◆ ACTIVITY: Reproduce exactly the lines below from the one containing "RFID pin MISO: A9 -> A7" through the one containing "LIGHT pin OUT: A0 -> D8", including both, and nothing else.

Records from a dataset
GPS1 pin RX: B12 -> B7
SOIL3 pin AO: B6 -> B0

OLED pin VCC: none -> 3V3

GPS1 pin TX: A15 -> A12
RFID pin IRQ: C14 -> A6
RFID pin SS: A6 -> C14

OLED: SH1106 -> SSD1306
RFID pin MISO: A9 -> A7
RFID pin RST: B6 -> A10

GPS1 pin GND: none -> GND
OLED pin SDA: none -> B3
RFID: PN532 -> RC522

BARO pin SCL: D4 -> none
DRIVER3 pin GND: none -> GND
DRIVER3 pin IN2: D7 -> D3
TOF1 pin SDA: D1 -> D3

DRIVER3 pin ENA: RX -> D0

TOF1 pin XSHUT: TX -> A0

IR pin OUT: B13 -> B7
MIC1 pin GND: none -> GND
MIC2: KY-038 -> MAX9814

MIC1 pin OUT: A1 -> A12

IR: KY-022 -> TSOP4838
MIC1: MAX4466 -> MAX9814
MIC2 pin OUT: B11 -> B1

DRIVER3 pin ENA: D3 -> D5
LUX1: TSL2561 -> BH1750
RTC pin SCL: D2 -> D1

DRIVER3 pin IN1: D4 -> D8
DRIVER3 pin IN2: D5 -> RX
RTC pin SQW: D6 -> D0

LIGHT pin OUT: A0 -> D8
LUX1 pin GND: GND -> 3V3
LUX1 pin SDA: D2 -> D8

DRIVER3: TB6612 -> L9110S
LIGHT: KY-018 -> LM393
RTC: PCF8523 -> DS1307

◆ ANSWER AREA:
RFID pin MISO: A9 -> A7
RFID pin RST: B6 -> A10

GPS1 pin GND: none -> GND
OLED pin SDA: none -> B3
RFID: PN532 -> RC522

BARO pin SCL: D4 -> none
DRIVER3 pin GND: none -> GND
DRIVER3 pin IN2: D7 -> D3
TOF1 pin SDA: D1 -> D3

DRIVER3 pin ENA: RX -> D0

TOF1 pin XSHUT: TX -> A0

IR pin OUT: B13 -> B7
MIC1 pin GND: none -> GND
MIC2: KY-038 -> MAX9814

MIC1 pin OUT: A1 -> A12

IR: KY-022 -> TSOP4838
MIC1: MAX4466 -> MAX9814
MIC2 pin OUT: B11 -> B1

DRIVER3 pin ENA: D3 -> D5
LUX1: TSL2561 -> BH1750
RTC pin SCL: D2 -> D1

DRIVER3 pin IN1: D4 -> D8
DRIVER3 pin IN2: D5 -> RX
RTC pin SQW: D6 -> D0

LIGHT pin OUT: A0 -> D8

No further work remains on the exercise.